Task requirements
Starting at the first line of the data, print each line verbatim up to and including the line bearing "(276, 264) = (699, 232): red", omitting pictures.

Data records
[Start of Attachment]

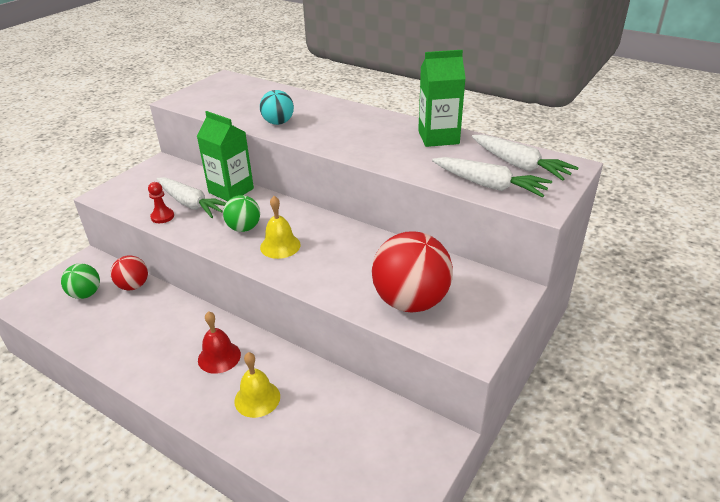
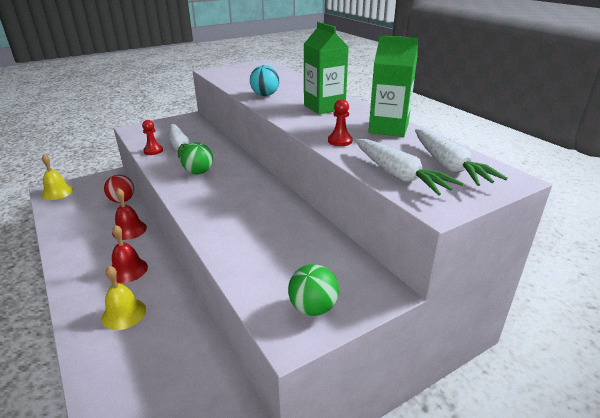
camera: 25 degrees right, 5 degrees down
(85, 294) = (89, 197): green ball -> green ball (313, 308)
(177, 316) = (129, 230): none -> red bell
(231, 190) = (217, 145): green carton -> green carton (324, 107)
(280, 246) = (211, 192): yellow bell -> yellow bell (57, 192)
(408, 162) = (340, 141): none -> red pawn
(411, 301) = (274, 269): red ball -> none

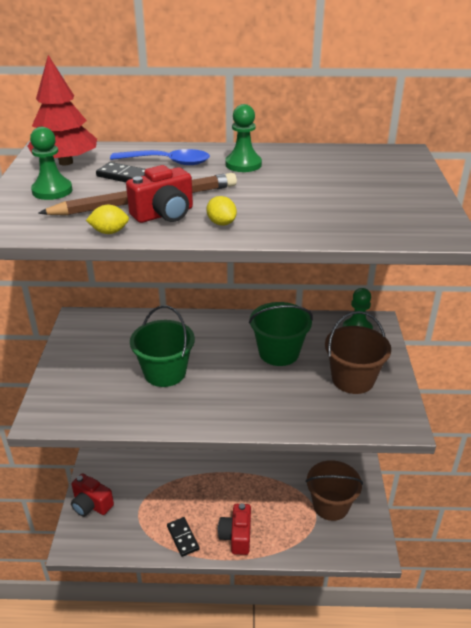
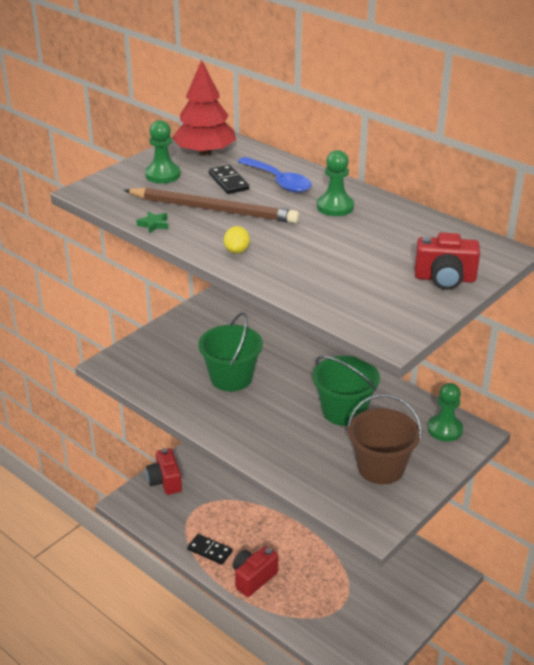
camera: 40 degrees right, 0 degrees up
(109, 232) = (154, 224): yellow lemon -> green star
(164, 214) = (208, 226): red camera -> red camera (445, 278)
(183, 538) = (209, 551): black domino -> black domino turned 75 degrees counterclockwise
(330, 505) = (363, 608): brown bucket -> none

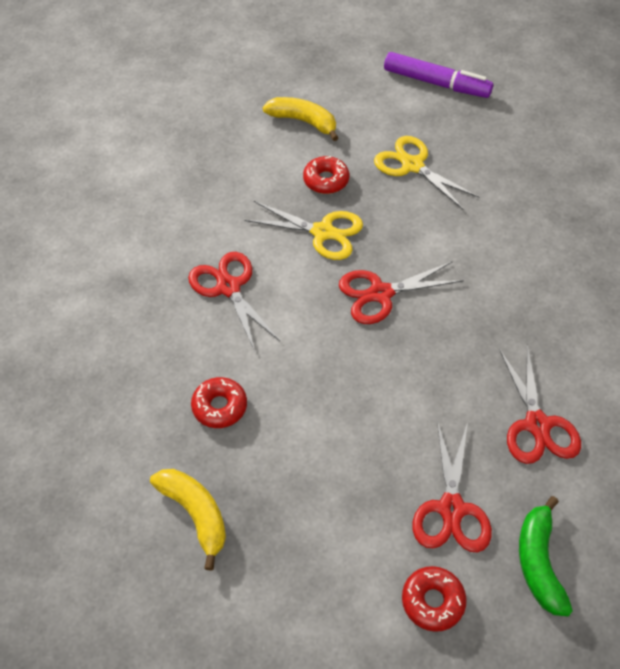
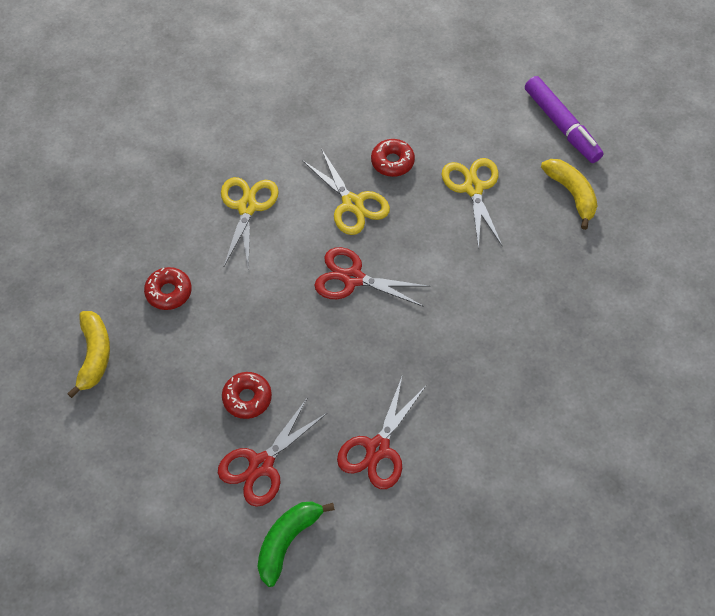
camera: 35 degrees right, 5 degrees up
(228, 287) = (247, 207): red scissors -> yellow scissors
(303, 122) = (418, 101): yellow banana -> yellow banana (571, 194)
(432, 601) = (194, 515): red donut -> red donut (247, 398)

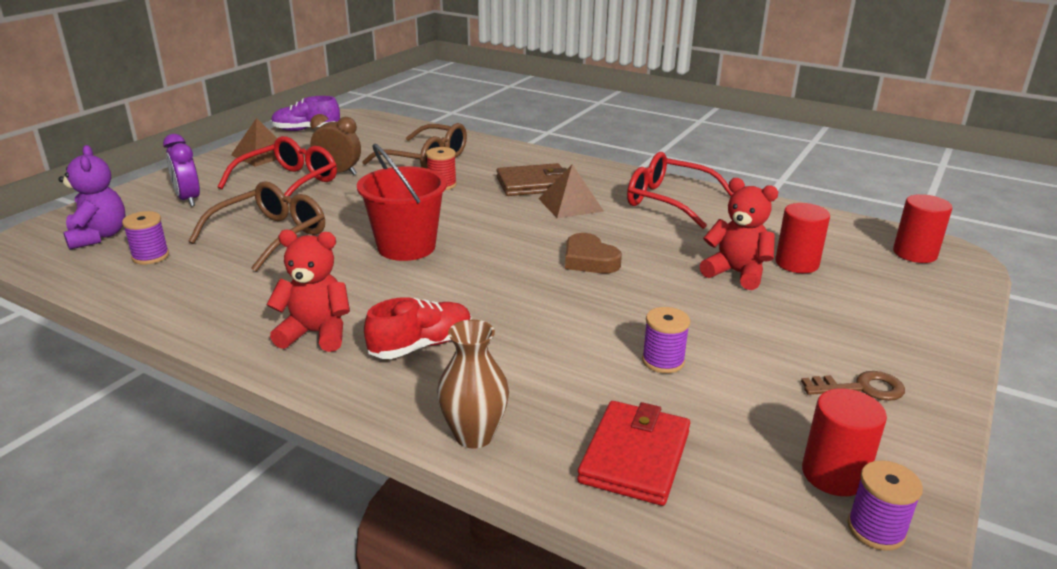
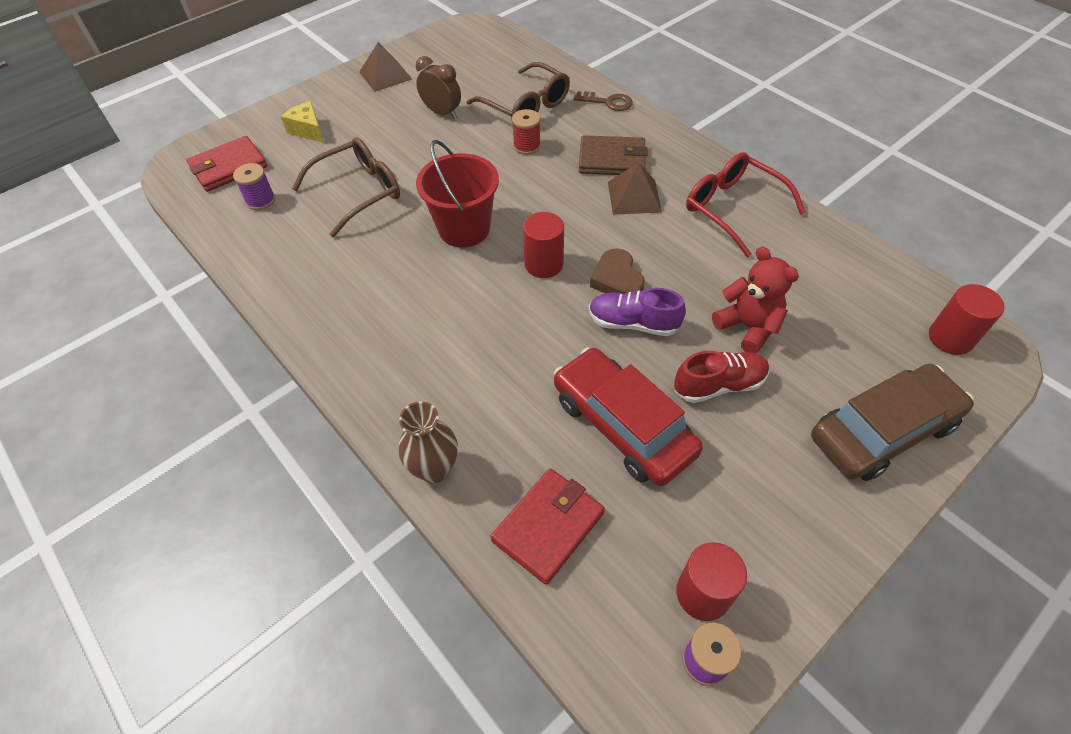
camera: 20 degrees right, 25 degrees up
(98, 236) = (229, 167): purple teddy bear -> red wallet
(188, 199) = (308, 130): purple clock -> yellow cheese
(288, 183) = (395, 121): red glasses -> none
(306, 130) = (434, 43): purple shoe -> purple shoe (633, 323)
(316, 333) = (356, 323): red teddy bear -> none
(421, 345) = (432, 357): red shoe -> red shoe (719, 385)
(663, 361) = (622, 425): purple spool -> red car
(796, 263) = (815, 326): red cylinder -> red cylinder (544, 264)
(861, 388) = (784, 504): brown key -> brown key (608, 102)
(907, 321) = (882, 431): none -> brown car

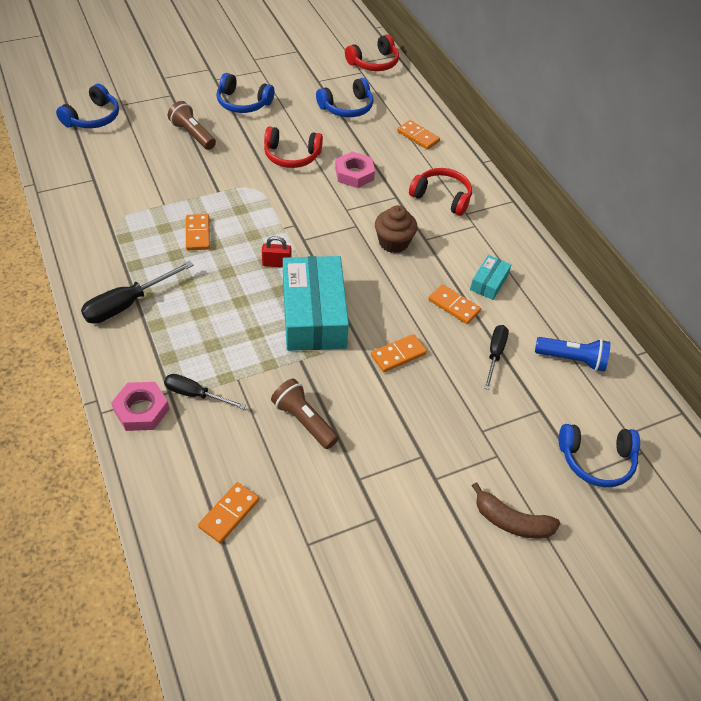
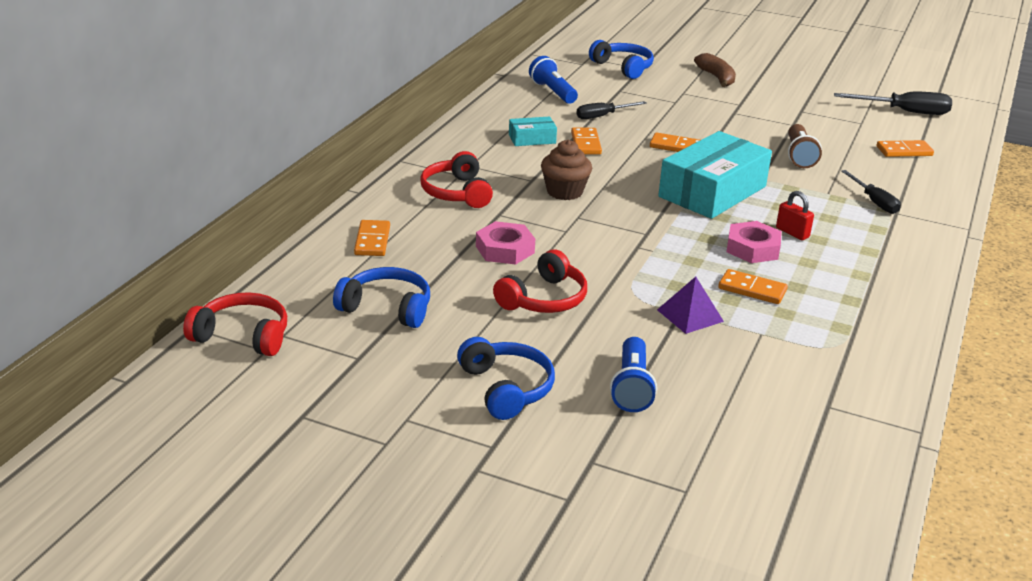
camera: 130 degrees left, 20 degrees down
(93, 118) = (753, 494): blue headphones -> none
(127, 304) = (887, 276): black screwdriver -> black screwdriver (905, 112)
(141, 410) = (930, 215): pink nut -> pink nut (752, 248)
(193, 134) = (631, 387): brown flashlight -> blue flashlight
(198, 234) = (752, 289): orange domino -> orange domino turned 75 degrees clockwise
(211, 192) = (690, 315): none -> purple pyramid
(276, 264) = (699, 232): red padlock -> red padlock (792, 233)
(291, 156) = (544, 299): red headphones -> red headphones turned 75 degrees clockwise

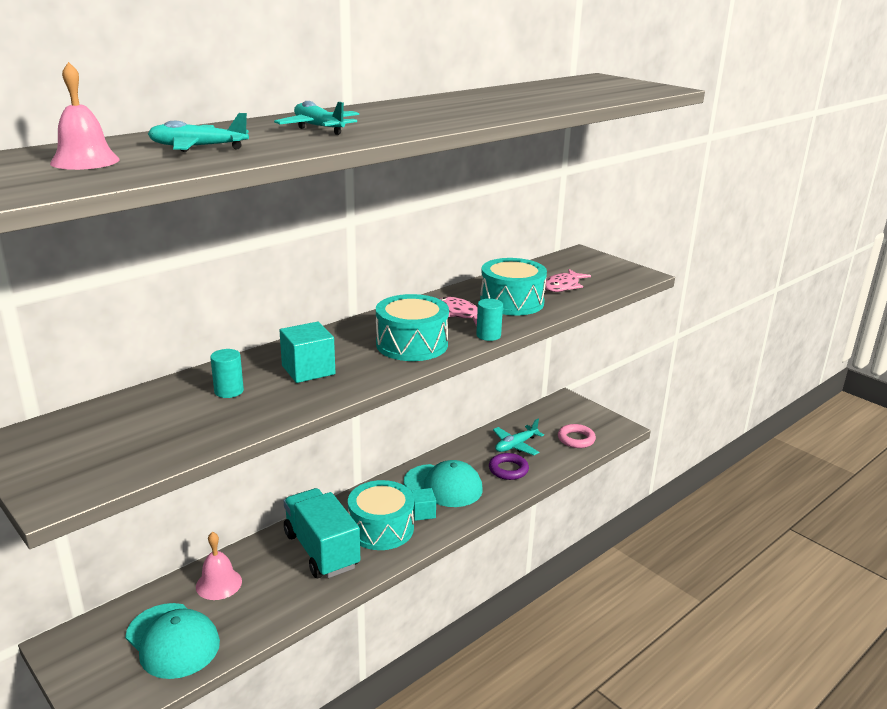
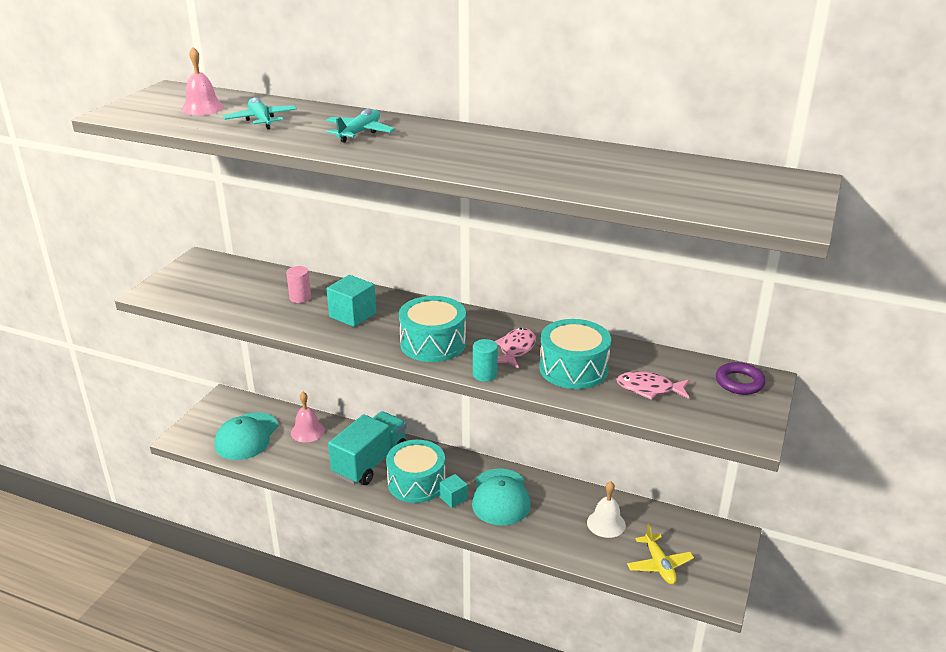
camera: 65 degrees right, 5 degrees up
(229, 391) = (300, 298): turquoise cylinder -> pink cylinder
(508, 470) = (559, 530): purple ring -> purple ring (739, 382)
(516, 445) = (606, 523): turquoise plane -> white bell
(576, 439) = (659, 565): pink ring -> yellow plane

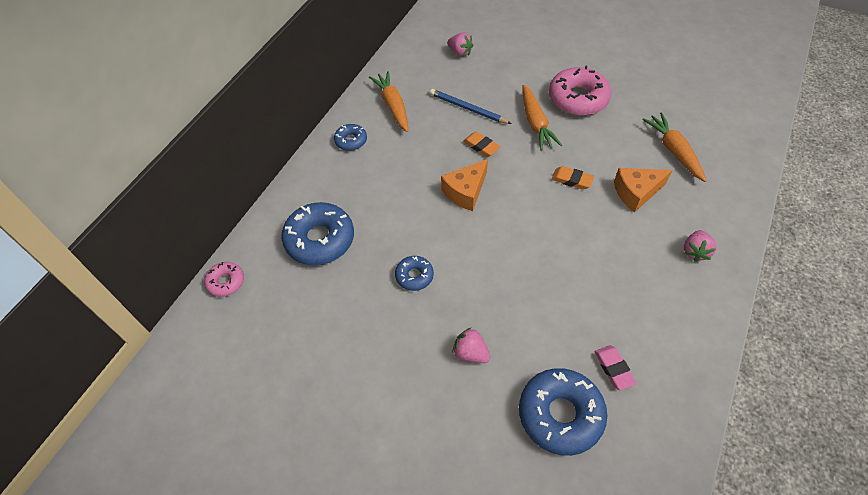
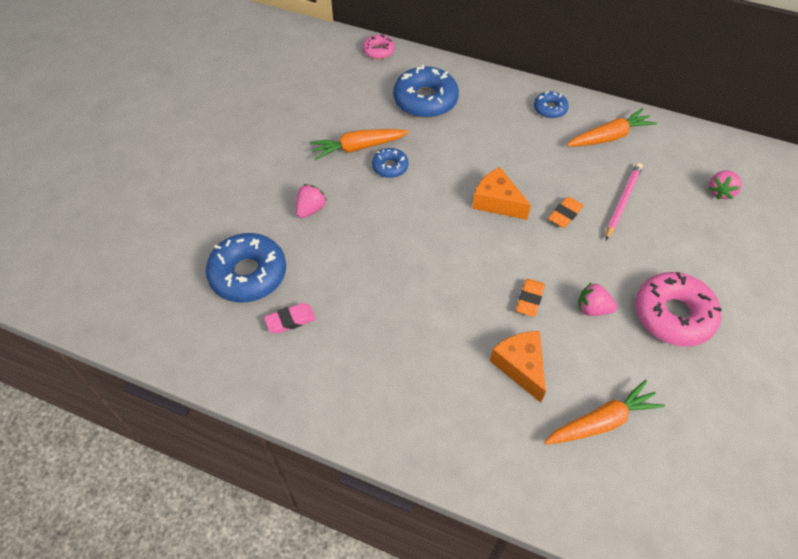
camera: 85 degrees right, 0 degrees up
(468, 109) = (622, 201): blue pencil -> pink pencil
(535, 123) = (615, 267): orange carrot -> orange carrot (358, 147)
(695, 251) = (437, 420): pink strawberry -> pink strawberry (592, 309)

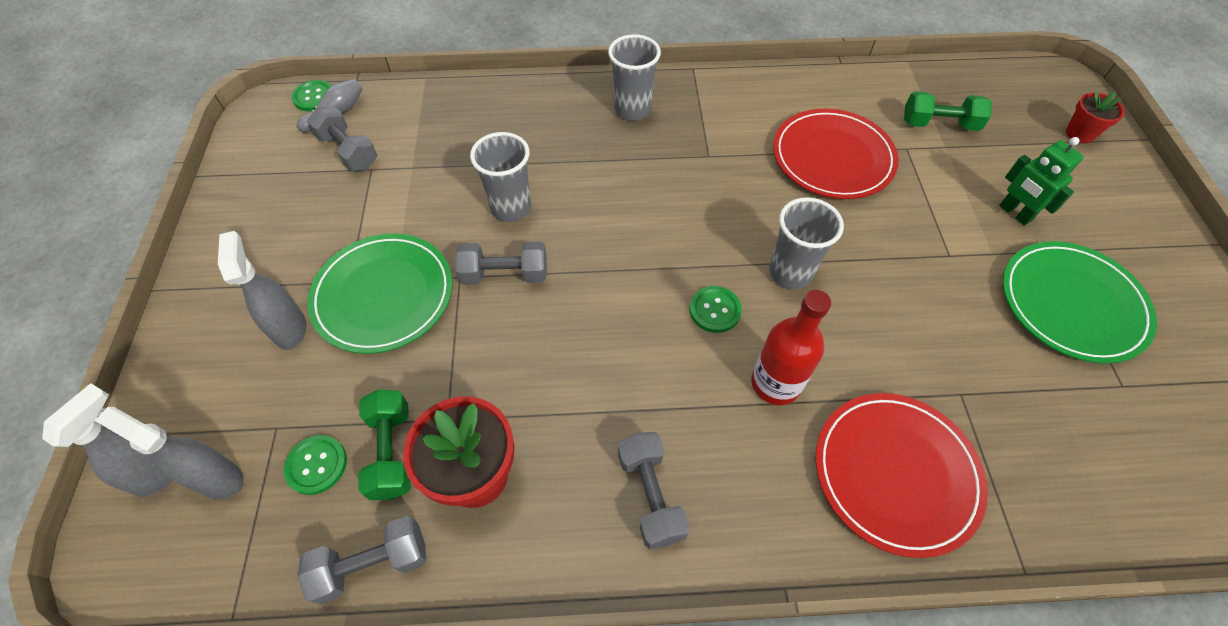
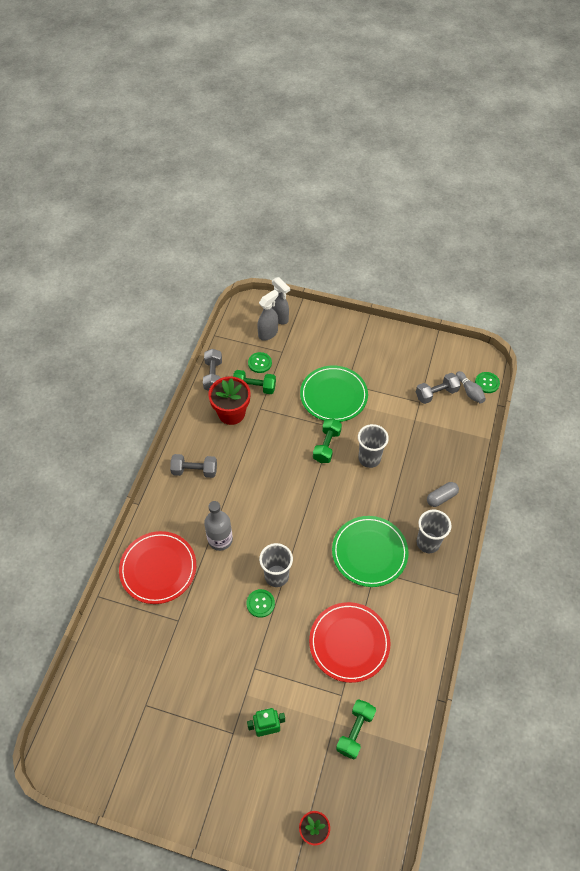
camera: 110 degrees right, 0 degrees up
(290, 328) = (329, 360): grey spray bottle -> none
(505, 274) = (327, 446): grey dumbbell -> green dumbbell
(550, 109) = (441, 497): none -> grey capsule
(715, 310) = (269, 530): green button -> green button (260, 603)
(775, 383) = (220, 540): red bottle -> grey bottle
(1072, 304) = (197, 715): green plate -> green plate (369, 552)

[End of Attachment]

Exercise result
camera: 25 degrees right, 5 degrees down
(85, 294) = (89, 197): green ball -> green ball (313, 308)
(177, 316) = (129, 230): none -> red bell
(231, 190) = (217, 145): green carton -> green carton (324, 107)
(280, 246) = (211, 192): yellow bell -> yellow bell (57, 192)
(408, 162) = (340, 141): none -> red pawn
(411, 301) = (274, 269): red ball -> none

camera: 40 degrees right, 0 degrees up
(109, 232) = (154, 224): yellow lemon -> green star
(164, 214) = (208, 226): red camera -> red camera (445, 278)
(183, 538) = (209, 551): black domino -> black domino turned 75 degrees counterclockwise
(330, 505) = (363, 608): brown bucket -> none

camera: 35 degrees right, 5 degrees up
(228, 287) = (247, 207): red scissors -> yellow scissors
(303, 122) = (418, 101): yellow banana -> yellow banana (571, 194)
(432, 601) = (194, 515): red donut -> red donut (247, 398)

camera: 20 degrees right, 25 degrees up
(98, 236) = (229, 167): purple teddy bear -> red wallet
(188, 199) = (308, 130): purple clock -> yellow cheese
(288, 183) = (395, 121): red glasses -> none
(306, 130) = (434, 43): purple shoe -> purple shoe (633, 323)
(316, 333) = (356, 323): red teddy bear -> none
(421, 345) = (432, 357): red shoe -> red shoe (719, 385)
(663, 361) = (622, 425): purple spool -> red car
(796, 263) = (815, 326): red cylinder -> red cylinder (544, 264)
(861, 388) = (784, 504): brown key -> brown key (608, 102)
(907, 321) = (882, 431): none -> brown car

camera: 130 degrees left, 20 degrees down
(93, 118) = (753, 494): blue headphones -> none
(127, 304) = (887, 276): black screwdriver -> black screwdriver (905, 112)
(141, 410) = (930, 215): pink nut -> pink nut (752, 248)
(193, 134) = (631, 387): brown flashlight -> blue flashlight
(198, 234) = (752, 289): orange domino -> orange domino turned 75 degrees clockwise
(211, 192) = (690, 315): none -> purple pyramid
(276, 264) = (699, 232): red padlock -> red padlock (792, 233)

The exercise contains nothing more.